▶ _TASK INSTRUCTIONS_:
Using the records provided below, locate and copy each line that contains the word "Wrap".

▶ _RECORD LIST_:
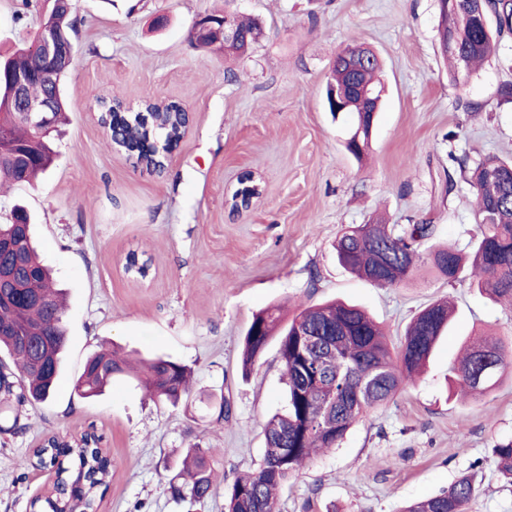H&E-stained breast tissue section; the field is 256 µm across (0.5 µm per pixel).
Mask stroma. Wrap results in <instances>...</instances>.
<instances>
[{
    "mask_svg": "<svg viewBox=\"0 0 512 512\" xmlns=\"http://www.w3.org/2000/svg\"><path fill=\"white\" fill-rule=\"evenodd\" d=\"M227 6L263 27L240 57L190 40L195 19ZM42 10L41 0H0V51L27 43ZM159 14L168 24L155 31ZM75 16L55 160L38 182L0 189L1 222L17 204L34 218L38 249L67 292L68 330L55 395L0 409V512H34L51 489L53 470L28 463L34 448L87 431L112 459L98 512H225L227 487L257 468L264 425L286 404L277 343L242 366L256 313L279 305L289 317L340 299L366 309L396 345L415 314L447 297L455 319L424 373L307 461L277 509L401 512L471 475L478 490L468 512H512V485L492 456L512 440V369L478 401L448 392V367L466 342L512 341V309L425 271L374 286L333 249L347 225L424 219L433 243L475 250V196L458 160L512 156V99L501 94L512 85V33L455 81L440 48L439 0H75ZM355 44L377 54L385 87L360 160L344 147L352 114L334 120L325 100L337 55ZM109 94L187 110L163 172L114 150L97 122L96 98ZM247 172L261 194L238 212L231 197ZM132 251L150 259L148 278L125 272ZM107 342L186 365L191 394L157 403L121 377L80 398L73 383ZM194 444L215 451L216 486L201 505L168 490Z\"/></svg>",
    "mask_w": 512,
    "mask_h": 512,
    "instance_id": "stroma-1",
    "label": "stroma"
}]
</instances>
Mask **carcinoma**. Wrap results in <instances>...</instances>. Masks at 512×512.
I'll list each match as a JSON object with an SVG mask.
<instances>
[{"label":"carcinoma","instance_id":"carcinoma-1","mask_svg":"<svg viewBox=\"0 0 512 512\" xmlns=\"http://www.w3.org/2000/svg\"><path fill=\"white\" fill-rule=\"evenodd\" d=\"M506 0H457L441 5V49L451 61L454 79L468 73L493 50V33L512 29V16H504L496 31H483L474 14L485 19L498 13ZM76 34L73 11L59 7L46 11L34 40L8 56L0 55V130L11 140L0 144V185L26 184L53 162L50 133L31 127L7 92L12 76L44 70L39 54L43 35ZM380 69L377 55L354 70L343 55L336 56L333 70L338 93L349 112L363 103L354 86L377 87ZM64 61L49 66V76L30 80L27 93L53 97L51 119L58 124L66 110ZM99 121L119 129L114 146L152 171L165 161L183 138L186 110L177 101L146 103L129 110L114 96L103 105ZM512 169L511 158L487 156L472 168L469 184L475 192L476 223L480 238L472 258L448 245H427L434 225L355 224L336 236L338 263L347 271L382 288H394L414 277L421 268L434 270L448 285L472 278L477 288L496 303L512 305V181L502 176ZM0 239L20 260L22 289L16 299H0V355L17 371V385H0V391L16 394V400L45 402L57 388L62 357L67 347L61 292L50 287V271L37 253L31 235V216L17 205L9 222L0 224ZM453 307L443 299L427 306L412 319L403 340L392 347L378 323L363 309L344 301L309 306L283 322L279 308L254 315L246 332L242 364L248 369L268 343L278 341L284 368L286 408L265 424L266 447L259 467L237 476L227 491V512H276L279 487L294 475L311 454L332 449L350 428L371 410L391 402L408 381L424 369L440 337L451 322ZM312 335L314 347H302L301 336ZM512 360V346L492 337L465 344L462 356L449 368L452 395L483 396L500 381ZM128 373L125 359L109 345L89 356L73 389L82 398L102 394L112 380ZM191 372L175 361L155 357L144 363L136 376L138 385L155 401L175 405L189 392ZM19 392H14V389ZM101 437L86 432L72 441L47 440L33 453L55 467L58 492L45 497L40 512H63L71 497L81 507L95 508L96 492L110 475ZM210 448L192 446L182 468L169 482L173 498L203 503L213 492L215 476L207 461ZM496 470L512 484V440L493 448ZM473 478L457 480L447 490L417 501L403 512H467L476 494Z\"/></svg>","mask_w":512,"mask_h":512}]
</instances>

▶ _THE OUTPUT_:
Mask stroma. Wrap results in <instances>...</instances>.
Mask **carcinoma**. Wrap results in <instances>...</instances>. Masks at 512×512.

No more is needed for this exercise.